# [WHAT IS EXPECTED]
For the material that follows, return exactly the lines from the one with "(396, 115) = (157, 692): turquoise" through the one with "(406, 275) = (633, 461): blue", both ends included.

# [INFORMATION PROVIDED]
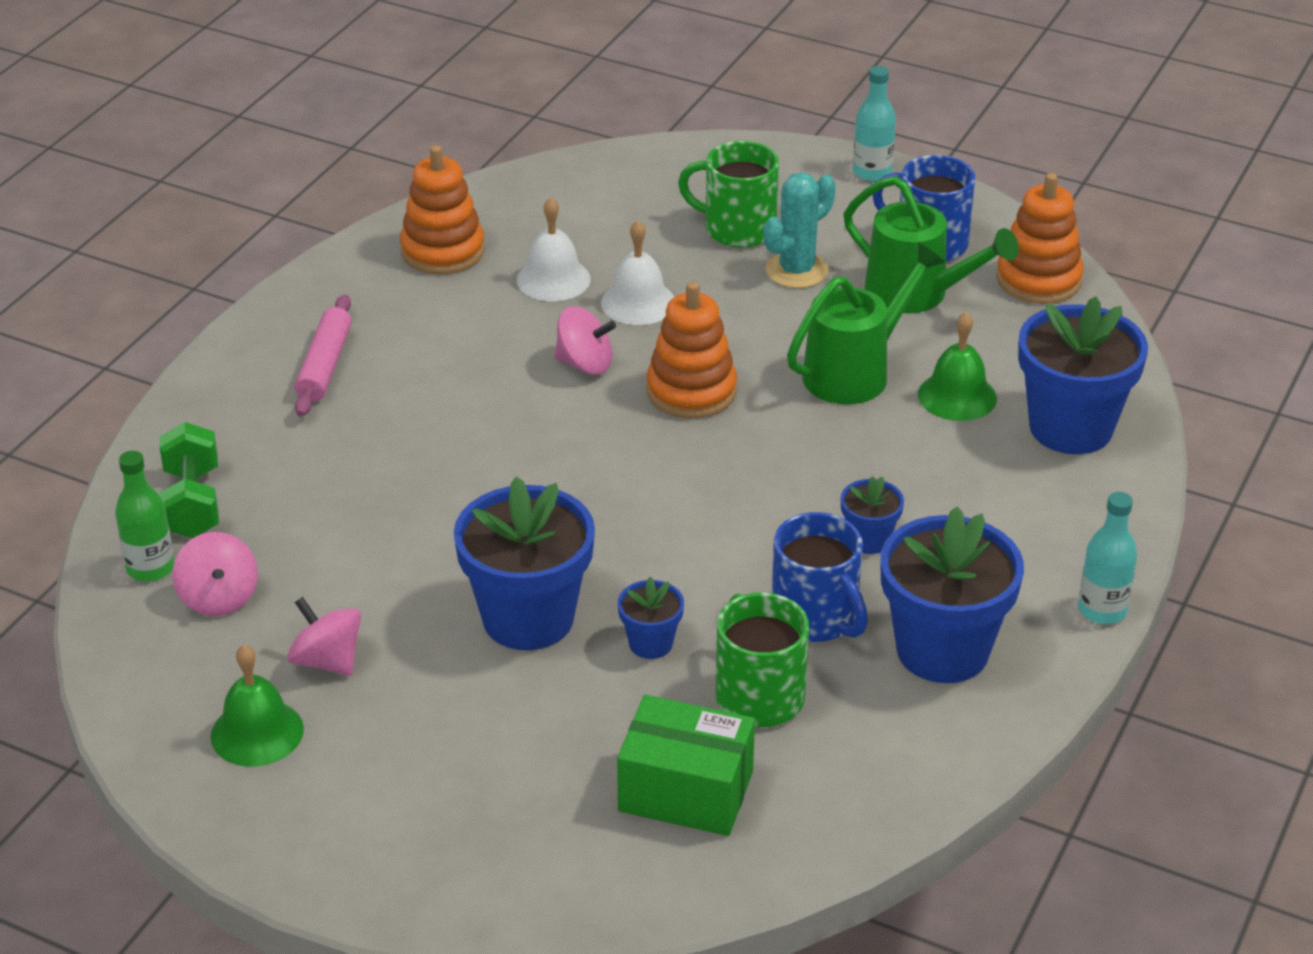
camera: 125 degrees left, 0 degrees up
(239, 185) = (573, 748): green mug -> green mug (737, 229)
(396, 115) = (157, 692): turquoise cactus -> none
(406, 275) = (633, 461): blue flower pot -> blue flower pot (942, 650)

* * *

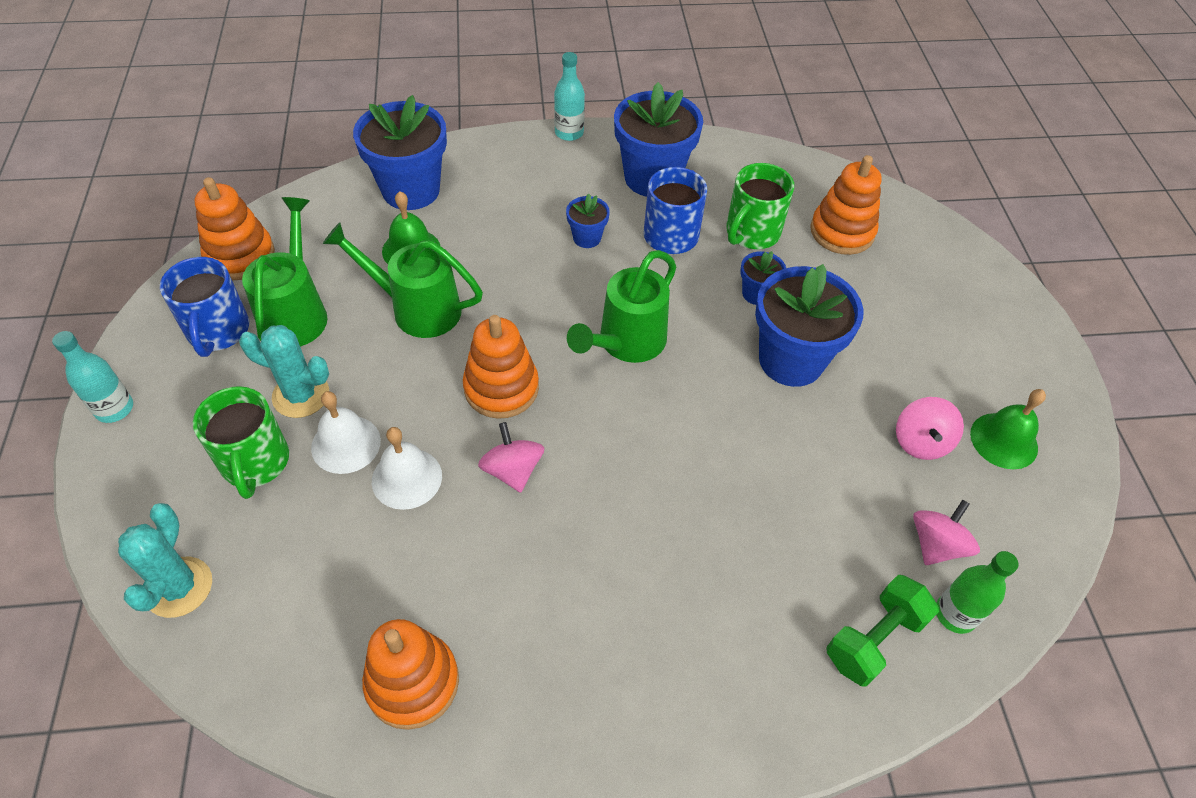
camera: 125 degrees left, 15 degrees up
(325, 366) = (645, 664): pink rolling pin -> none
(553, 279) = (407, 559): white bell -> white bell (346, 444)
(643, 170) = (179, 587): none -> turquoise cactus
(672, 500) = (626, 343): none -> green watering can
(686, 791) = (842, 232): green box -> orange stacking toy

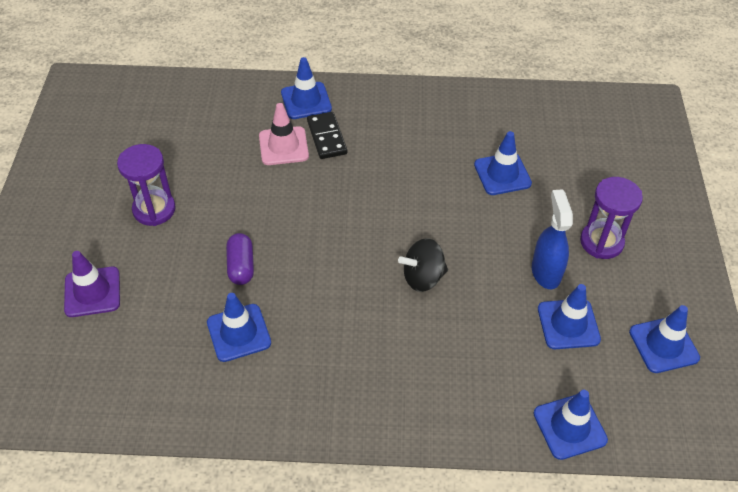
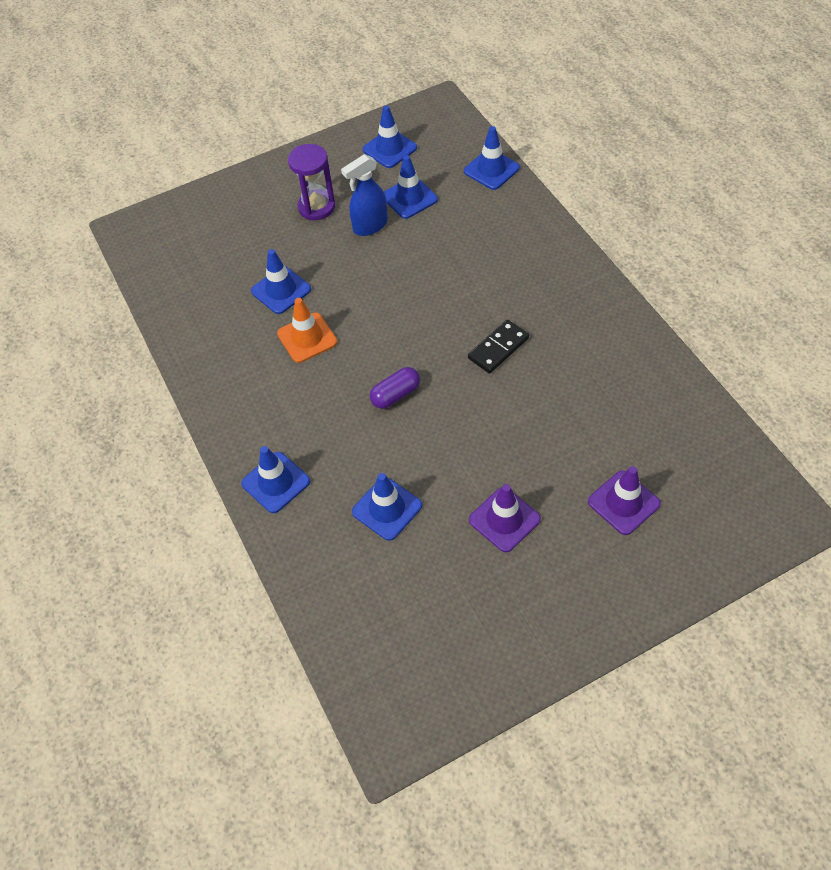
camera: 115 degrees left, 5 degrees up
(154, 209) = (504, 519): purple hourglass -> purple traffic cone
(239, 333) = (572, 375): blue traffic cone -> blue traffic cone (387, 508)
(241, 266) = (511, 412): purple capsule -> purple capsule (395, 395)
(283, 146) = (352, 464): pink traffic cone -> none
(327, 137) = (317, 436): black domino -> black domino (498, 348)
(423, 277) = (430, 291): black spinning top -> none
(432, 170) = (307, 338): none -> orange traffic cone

# [EXERCISE ANSWER]
(396, 115) = (157, 692): turquoise cactus -> none
(406, 275) = (633, 461): blue flower pot -> blue flower pot (942, 650)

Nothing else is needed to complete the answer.